**WORK TASK:** Your answer should consist of every line from the records that holds the string "window".

**Stored data:**
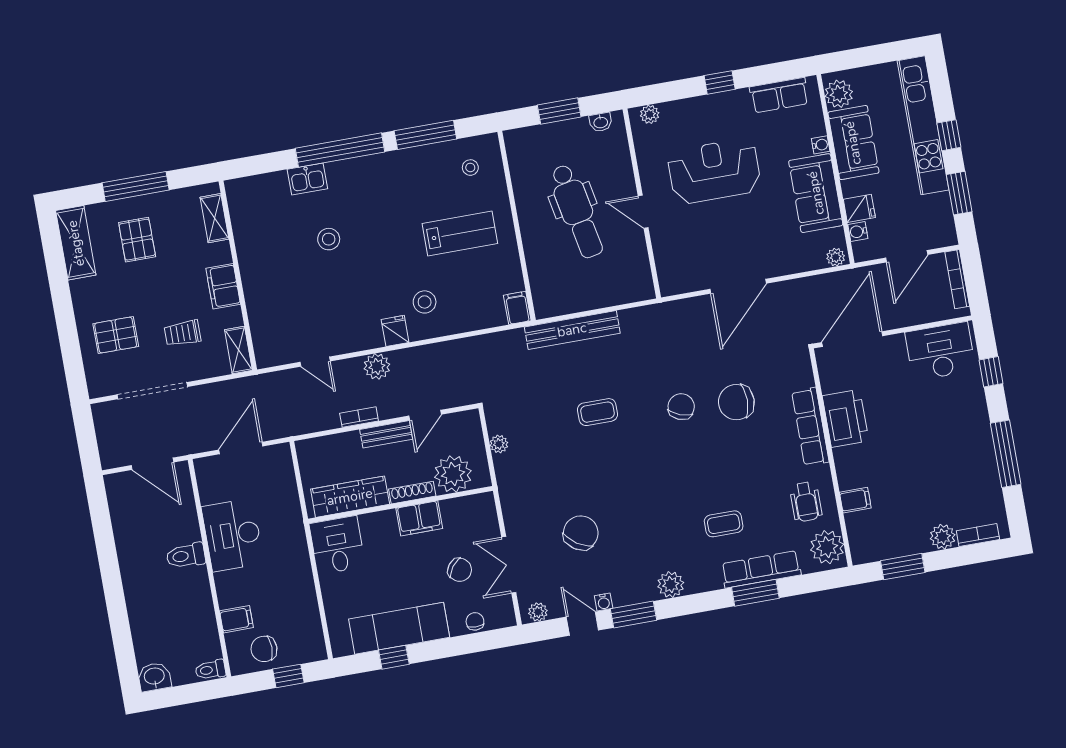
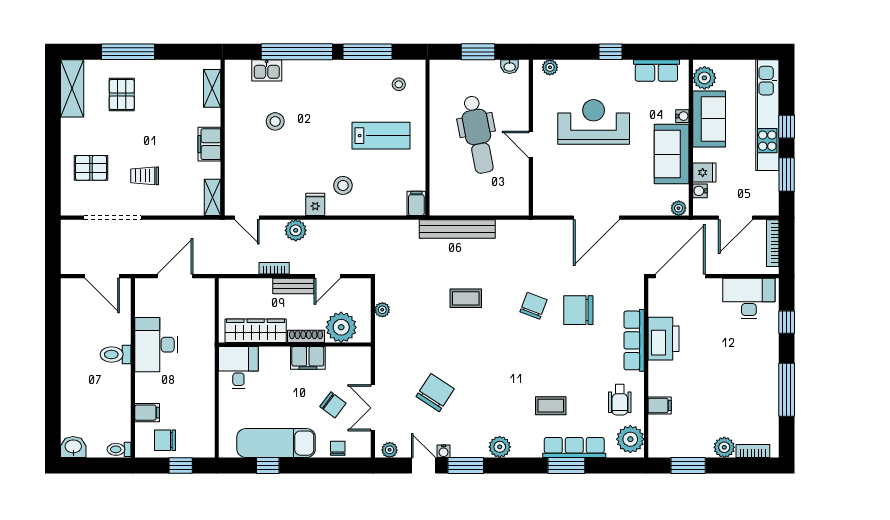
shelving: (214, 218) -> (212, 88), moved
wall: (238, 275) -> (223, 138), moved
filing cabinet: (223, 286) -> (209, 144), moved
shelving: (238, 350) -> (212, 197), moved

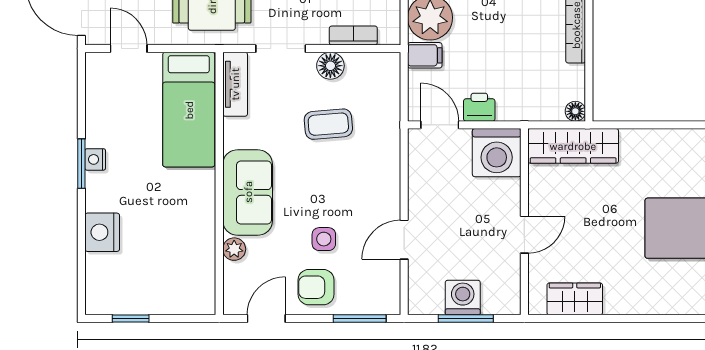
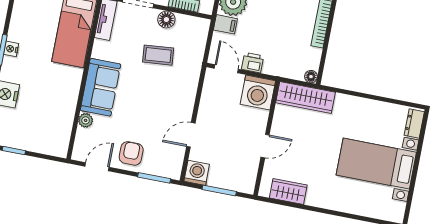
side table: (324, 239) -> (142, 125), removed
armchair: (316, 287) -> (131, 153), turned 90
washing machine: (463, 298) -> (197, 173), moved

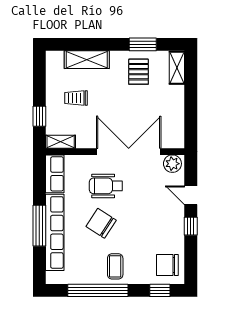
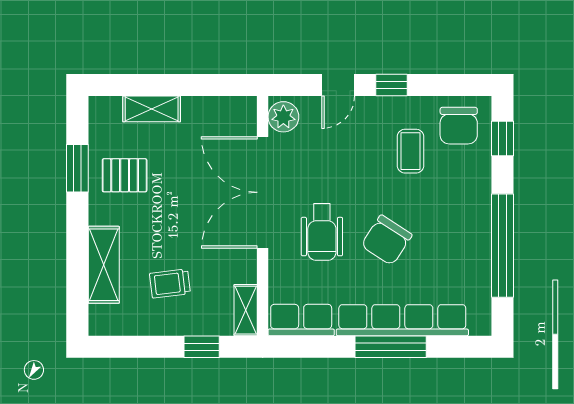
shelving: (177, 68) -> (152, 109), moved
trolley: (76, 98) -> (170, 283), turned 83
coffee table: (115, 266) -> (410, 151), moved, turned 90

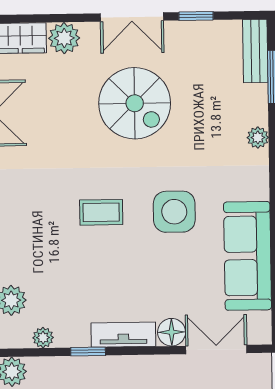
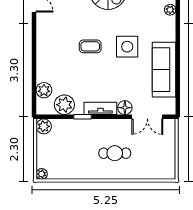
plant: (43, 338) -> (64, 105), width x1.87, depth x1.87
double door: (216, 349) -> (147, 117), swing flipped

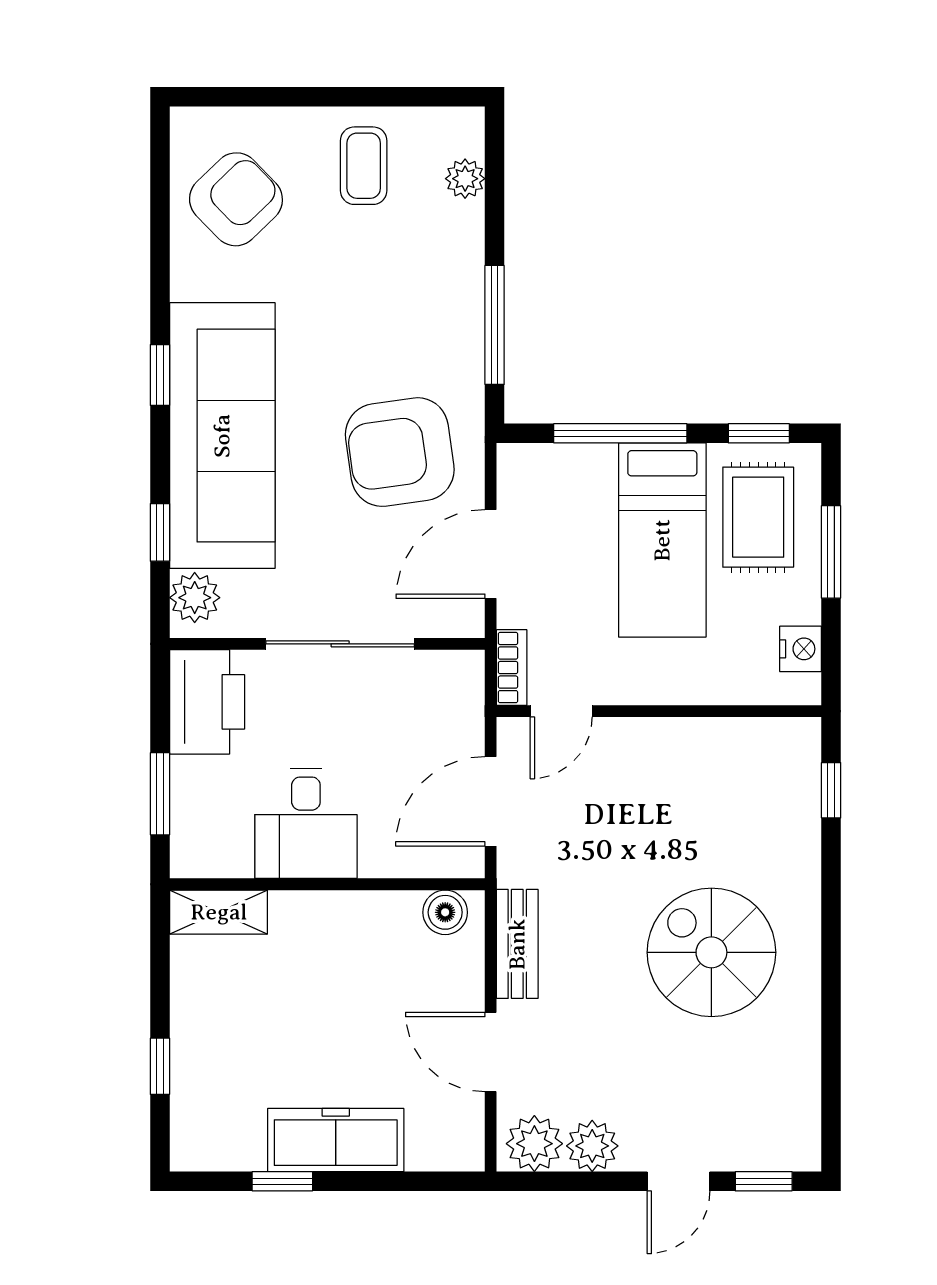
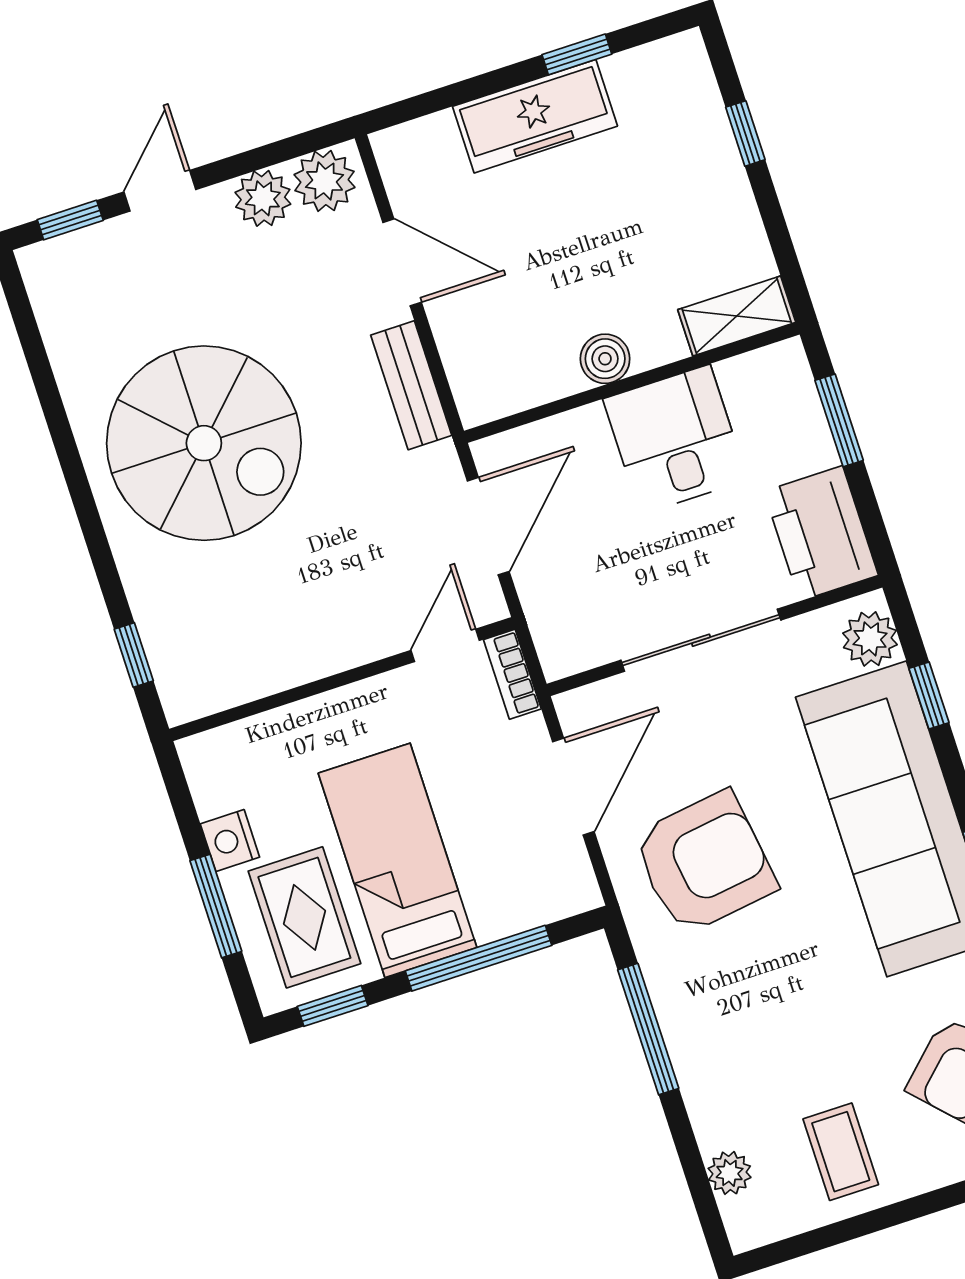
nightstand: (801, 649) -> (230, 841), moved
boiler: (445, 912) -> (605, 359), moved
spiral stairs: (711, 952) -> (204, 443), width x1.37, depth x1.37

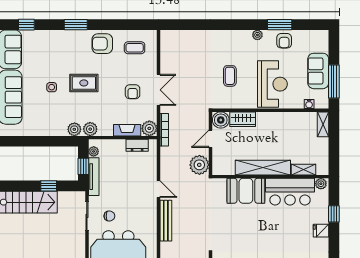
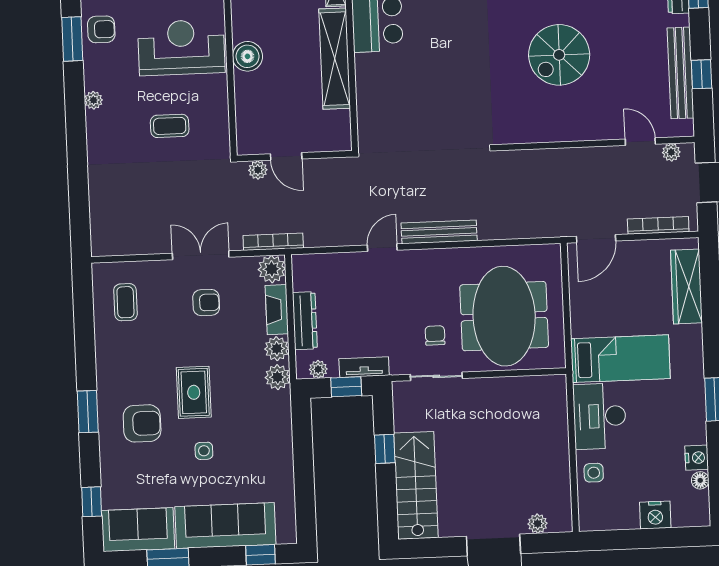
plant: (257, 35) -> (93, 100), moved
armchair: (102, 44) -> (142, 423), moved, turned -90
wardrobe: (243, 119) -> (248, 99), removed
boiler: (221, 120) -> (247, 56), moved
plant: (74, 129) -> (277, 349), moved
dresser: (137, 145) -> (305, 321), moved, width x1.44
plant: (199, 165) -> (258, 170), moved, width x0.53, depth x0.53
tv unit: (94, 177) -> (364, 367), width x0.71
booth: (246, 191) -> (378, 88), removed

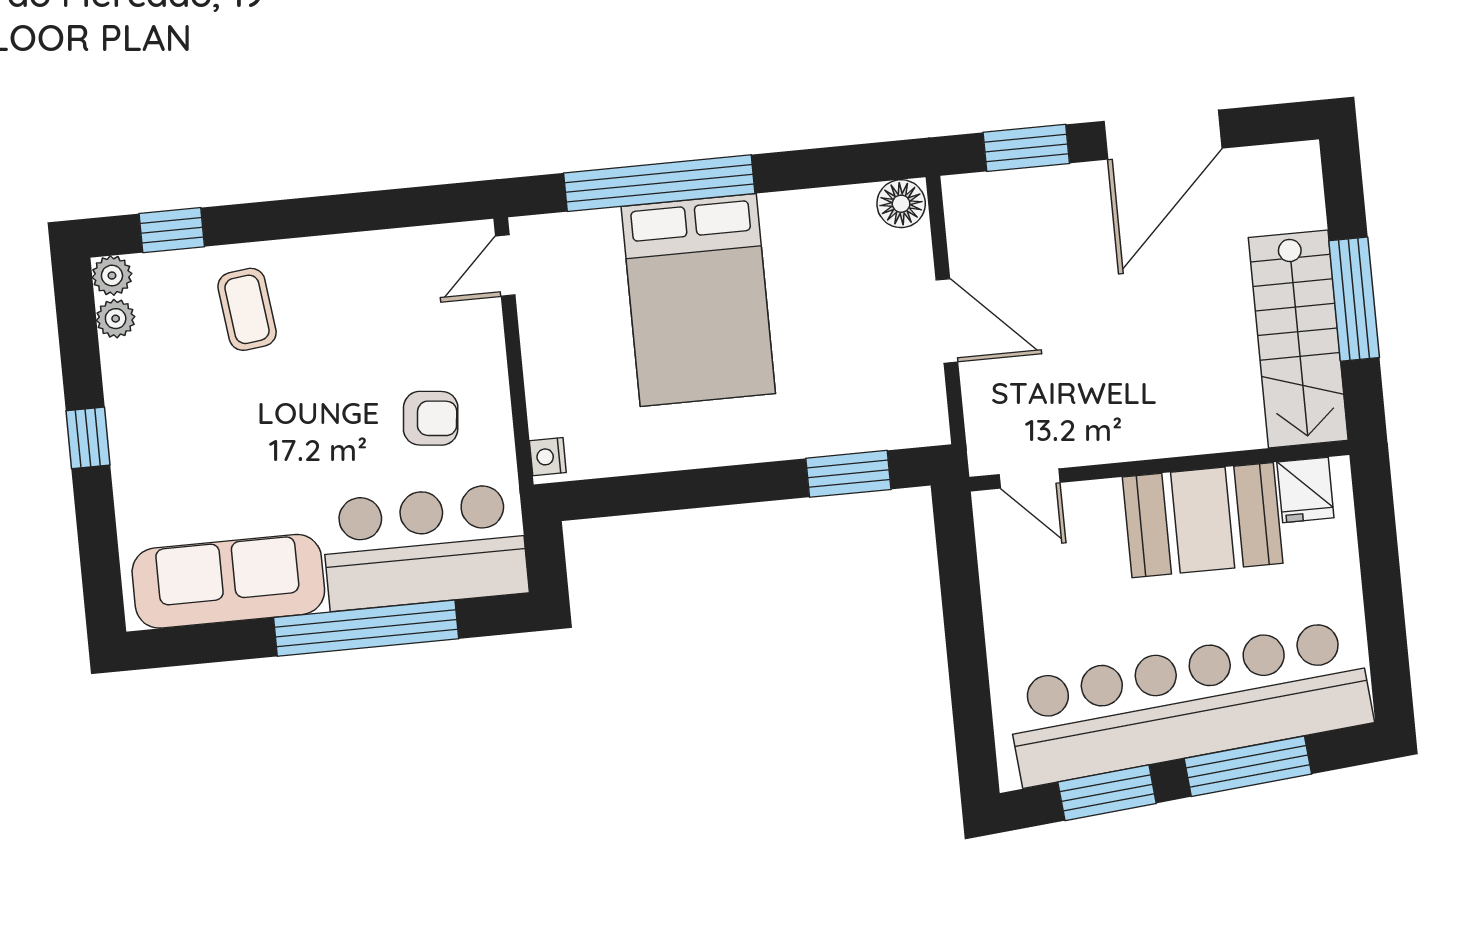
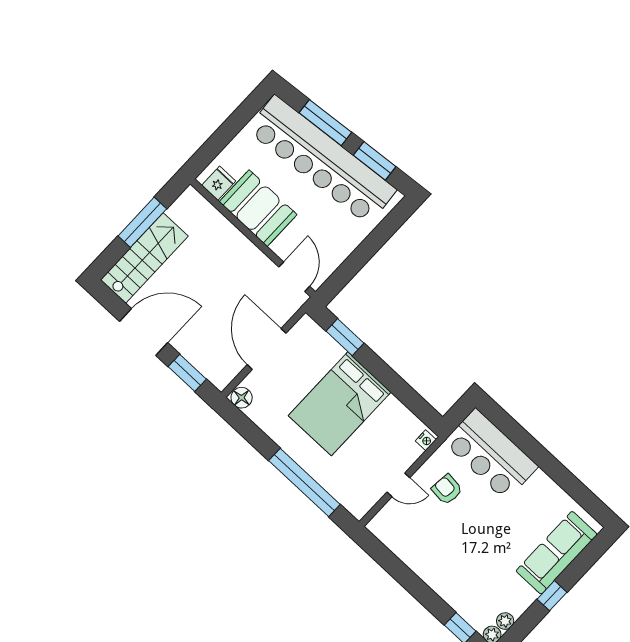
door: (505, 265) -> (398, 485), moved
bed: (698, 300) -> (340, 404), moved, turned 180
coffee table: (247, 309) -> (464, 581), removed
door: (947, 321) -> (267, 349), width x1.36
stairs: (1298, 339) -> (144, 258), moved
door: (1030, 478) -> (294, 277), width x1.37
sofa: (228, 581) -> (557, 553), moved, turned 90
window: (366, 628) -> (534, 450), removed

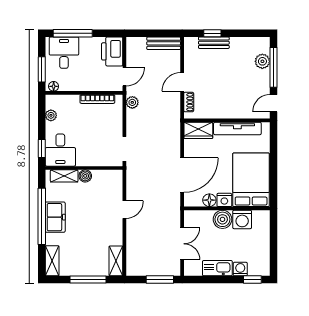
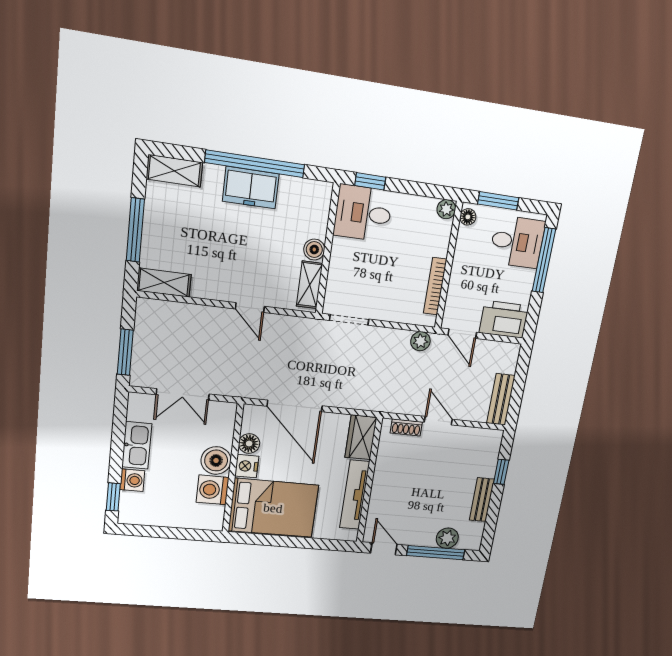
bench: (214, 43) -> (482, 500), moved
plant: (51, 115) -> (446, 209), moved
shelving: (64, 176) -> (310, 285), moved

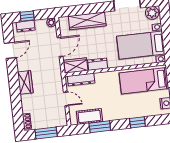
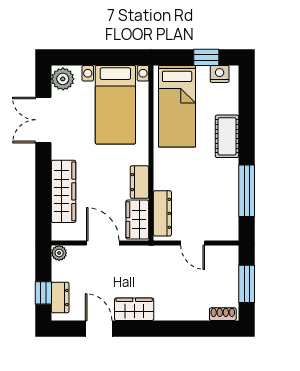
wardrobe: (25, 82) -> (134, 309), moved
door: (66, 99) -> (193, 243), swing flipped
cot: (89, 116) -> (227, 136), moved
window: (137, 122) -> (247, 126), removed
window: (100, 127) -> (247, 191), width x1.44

**ANSWER:**
window: (366, 628) -> (534, 450), removed
window: (137, 122) -> (247, 126), removed
window: (100, 127) -> (247, 191), width x1.44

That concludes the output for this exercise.